(Collected data entries)
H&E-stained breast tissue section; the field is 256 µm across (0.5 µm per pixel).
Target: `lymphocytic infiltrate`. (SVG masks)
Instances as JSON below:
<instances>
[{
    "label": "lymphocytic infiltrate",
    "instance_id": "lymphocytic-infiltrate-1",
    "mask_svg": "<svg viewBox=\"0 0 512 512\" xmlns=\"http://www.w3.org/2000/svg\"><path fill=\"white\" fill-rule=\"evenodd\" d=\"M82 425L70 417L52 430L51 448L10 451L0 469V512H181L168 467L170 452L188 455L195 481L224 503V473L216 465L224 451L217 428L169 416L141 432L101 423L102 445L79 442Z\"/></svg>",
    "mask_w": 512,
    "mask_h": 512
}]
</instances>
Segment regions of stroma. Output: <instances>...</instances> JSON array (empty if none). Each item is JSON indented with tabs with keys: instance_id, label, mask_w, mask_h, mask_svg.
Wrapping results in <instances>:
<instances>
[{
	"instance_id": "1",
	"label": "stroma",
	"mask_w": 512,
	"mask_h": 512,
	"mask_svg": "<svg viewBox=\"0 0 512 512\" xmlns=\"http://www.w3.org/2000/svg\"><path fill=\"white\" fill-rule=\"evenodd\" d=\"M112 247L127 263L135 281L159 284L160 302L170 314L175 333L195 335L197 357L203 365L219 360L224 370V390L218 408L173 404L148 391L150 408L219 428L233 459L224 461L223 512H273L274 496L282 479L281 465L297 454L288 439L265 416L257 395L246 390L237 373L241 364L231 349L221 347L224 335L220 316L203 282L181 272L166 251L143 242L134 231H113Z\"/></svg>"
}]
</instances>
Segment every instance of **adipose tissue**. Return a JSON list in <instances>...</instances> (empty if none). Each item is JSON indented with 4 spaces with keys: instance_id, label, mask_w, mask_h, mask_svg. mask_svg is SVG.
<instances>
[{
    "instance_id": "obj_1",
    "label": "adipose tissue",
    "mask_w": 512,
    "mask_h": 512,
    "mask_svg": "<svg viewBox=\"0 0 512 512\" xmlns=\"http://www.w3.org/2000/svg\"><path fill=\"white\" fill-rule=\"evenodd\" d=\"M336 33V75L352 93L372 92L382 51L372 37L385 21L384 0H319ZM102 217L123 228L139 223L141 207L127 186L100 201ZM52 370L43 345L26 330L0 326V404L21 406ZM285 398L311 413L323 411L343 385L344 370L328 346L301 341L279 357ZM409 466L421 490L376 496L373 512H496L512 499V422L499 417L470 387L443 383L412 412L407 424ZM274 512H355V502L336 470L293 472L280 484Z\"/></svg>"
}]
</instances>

> [DIRECTIONS FOR THIS TASK] Each line must be given again exactly as written above.

> [COMPLETE OUTPUT]
H&E-stained breast tissue section; the field is 256 µm across (0.5 µm per pixel).
Target: `lymphocytic infiltrate`. (SVG masks)
Instances as JSON below:
<instances>
[{
    "label": "lymphocytic infiltrate",
    "instance_id": "lymphocytic-infiltrate-1",
    "mask_svg": "<svg viewBox=\"0 0 512 512\" xmlns=\"http://www.w3.org/2000/svg\"><path fill=\"white\" fill-rule=\"evenodd\" d=\"M82 425L70 417L52 430L51 448L10 451L0 469V512H181L168 467L170 452L188 455L195 481L224 503V473L216 465L224 451L217 428L169 416L141 432L101 423L102 445L79 442Z\"/></svg>",
    "mask_w": 512,
    "mask_h": 512
}]
</instances>
Segment regions of stroma. Output: <instances>...</instances> JSON array (empty if none). Each item is JSON indented with tabs with keys: instance_id, label, mask_w, mask_h, mask_svg.
Wrapping results in <instances>:
<instances>
[{
	"instance_id": "1",
	"label": "stroma",
	"mask_w": 512,
	"mask_h": 512,
	"mask_svg": "<svg viewBox=\"0 0 512 512\" xmlns=\"http://www.w3.org/2000/svg\"><path fill=\"white\" fill-rule=\"evenodd\" d=\"M112 247L127 263L135 281L159 284L160 302L170 314L175 333L195 335L197 357L203 365L219 360L224 370V390L218 408L173 404L148 391L150 408L219 428L233 459L224 461L223 512H273L274 496L282 479L281 465L297 454L288 439L265 416L257 395L246 390L237 373L241 364L231 349L221 347L224 335L220 316L203 282L181 272L166 251L143 242L134 231H113Z\"/></svg>"
}]
</instances>
Segment every instance of **adipose tissue**. Return a JSON list in <instances>...</instances> (empty if none). Each item is JSON indented with 4 spaces with keys: instance_id, label, mask_w, mask_h, mask_svg. mask_svg is SVG.
<instances>
[{
    "instance_id": "obj_1",
    "label": "adipose tissue",
    "mask_w": 512,
    "mask_h": 512,
    "mask_svg": "<svg viewBox=\"0 0 512 512\" xmlns=\"http://www.w3.org/2000/svg\"><path fill=\"white\" fill-rule=\"evenodd\" d=\"M336 33V75L352 93L372 92L382 51L372 37L385 21L384 0H319ZM102 217L123 228L139 223L141 207L127 186L100 201ZM52 370L43 345L26 330L0 326V404L21 406ZM285 398L311 413L323 411L343 385L344 370L328 346L301 341L279 357ZM409 466L421 490L376 496L373 512H496L512 499V422L499 417L470 387L443 383L412 412L407 424ZM274 512H355V502L336 470L293 472L280 484Z\"/></svg>"
}]
</instances>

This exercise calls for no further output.